Retype every entry below without altering anything.

* **Provided entries**:
....................
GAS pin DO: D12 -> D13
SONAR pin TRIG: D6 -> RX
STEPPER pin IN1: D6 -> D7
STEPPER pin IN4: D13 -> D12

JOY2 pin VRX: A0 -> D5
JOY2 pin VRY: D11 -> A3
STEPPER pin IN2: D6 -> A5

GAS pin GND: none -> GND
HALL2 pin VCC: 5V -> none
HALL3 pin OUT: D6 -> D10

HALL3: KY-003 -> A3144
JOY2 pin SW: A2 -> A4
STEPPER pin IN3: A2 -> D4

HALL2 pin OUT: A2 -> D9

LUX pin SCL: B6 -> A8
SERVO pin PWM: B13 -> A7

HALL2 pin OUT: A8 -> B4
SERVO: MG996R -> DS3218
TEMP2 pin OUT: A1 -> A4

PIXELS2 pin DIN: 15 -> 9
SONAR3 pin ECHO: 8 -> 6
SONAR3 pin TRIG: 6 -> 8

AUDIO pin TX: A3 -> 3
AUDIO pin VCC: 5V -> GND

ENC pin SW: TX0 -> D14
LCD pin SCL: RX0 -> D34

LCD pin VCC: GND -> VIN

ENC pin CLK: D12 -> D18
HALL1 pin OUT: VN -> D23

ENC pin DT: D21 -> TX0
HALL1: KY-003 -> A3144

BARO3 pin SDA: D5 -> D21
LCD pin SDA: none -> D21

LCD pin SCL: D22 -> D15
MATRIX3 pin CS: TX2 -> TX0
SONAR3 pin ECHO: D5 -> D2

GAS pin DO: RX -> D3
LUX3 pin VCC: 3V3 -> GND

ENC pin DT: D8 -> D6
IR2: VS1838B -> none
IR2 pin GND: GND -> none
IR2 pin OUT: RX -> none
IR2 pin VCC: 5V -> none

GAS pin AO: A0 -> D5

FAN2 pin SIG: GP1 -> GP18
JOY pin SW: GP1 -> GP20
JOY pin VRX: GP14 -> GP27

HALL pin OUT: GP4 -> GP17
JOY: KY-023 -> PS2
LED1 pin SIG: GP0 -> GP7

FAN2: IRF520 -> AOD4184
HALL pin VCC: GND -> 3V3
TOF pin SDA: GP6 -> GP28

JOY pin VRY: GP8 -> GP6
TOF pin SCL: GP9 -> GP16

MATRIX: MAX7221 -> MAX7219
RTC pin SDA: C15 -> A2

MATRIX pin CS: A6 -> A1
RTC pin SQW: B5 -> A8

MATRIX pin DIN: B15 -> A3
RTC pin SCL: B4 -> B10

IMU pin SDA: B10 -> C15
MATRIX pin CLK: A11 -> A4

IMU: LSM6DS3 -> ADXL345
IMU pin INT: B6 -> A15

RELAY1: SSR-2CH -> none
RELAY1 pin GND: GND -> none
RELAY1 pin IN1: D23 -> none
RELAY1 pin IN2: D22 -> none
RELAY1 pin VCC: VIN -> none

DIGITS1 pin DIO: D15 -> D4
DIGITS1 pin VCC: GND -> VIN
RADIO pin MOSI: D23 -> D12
....................
* **Answer to this exercise**:
GAS pin DO: D12 -> D13
SONAR pin TRIG: D6 -> RX
STEPPER pin IN1: D6 -> D7
STEPPER pin IN4: D13 -> D12

JOY2 pin VRX: A0 -> D5
JOY2 pin VRY: D11 -> A3
STEPPER pin IN2: D6 -> A5

GAS pin GND: none -> GND
HALL2 pin VCC: 5V -> none
HALL3 pin OUT: D6 -> D10

HALL3: KY-003 -> A3144
JOY2 pin SW: A2 -> A4
STEPPER pin IN3: A2 -> D4

HALL2 pin OUT: A2 -> D9

LUX pin SCL: B6 -> A8
SERVO pin PWM: B13 -> A7

HALL2 pin OUT: A8 -> B4
SERVO: MG996R -> DS3218
TEMP2 pin OUT: A1 -> A4

PIXELS2 pin DIN: 15 -> 9
SONAR3 pin ECHO: 8 -> 6
SONAR3 pin TRIG: 6 -> 8

AUDIO pin TX: A3 -> 3
AUDIO pin VCC: 5V -> GND

ENC pin SW: TX0 -> D14
LCD pin SCL: RX0 -> D34

LCD pin VCC: GND -> VIN

ENC pin CLK: D12 -> D18
HALL1 pin OUT: VN -> D23

ENC pin DT: D21 -> TX0
HALL1: KY-003 -> A3144

BARO3 pin SDA: D5 -> D21
LCD pin SDA: none -> D21

LCD pin SCL: D22 -> D15
MATRIX3 pin CS: TX2 -> TX0
SONAR3 pin ECHO: D5 -> D2

GAS pin DO: RX -> D3
LUX3 pin VCC: 3V3 -> GND

ENC pin DT: D8 -> D6
IR2: VS1838B -> none
IR2 pin GND: GND -> none
IR2 pin OUT: RX -> none
IR2 pin VCC: 5V -> none

GAS pin AO: A0 -> D5

FAN2 pin SIG: GP1 -> GP18
JOY pin SW: GP1 -> GP20
JOY pin VRX: GP14 -> GP27

HALL pin OUT: GP4 -> GP17
JOY: KY-023 -> PS2
LED1 pin SIG: GP0 -> GP7

FAN2: IRF520 -> AOD4184
HALL pin VCC: GND -> 3V3
TOF pin SDA: GP6 -> GP28

JOY pin VRY: GP8 -> GP6
TOF pin SCL: GP9 -> GP16

MATRIX: MAX7221 -> MAX7219
RTC pin SDA: C15 -> A2

MATRIX pin CS: A6 -> A1
RTC pin SQW: B5 -> A8

MATRIX pin DIN: B15 -> A3
RTC pin SCL: B4 -> B10

IMU pin SDA: B10 -> C15
MATRIX pin CLK: A11 -> A4

IMU: LSM6DS3 -> ADXL345
IMU pin INT: B6 -> A15

RELAY1: SSR-2CH -> none
RELAY1 pin GND: GND -> none
RELAY1 pin IN1: D23 -> none
RELAY1 pin IN2: D22 -> none
RELAY1 pin VCC: VIN -> none

DIGITS1 pin DIO: D15 -> D4
DIGITS1 pin VCC: GND -> VIN
RADIO pin MOSI: D23 -> D12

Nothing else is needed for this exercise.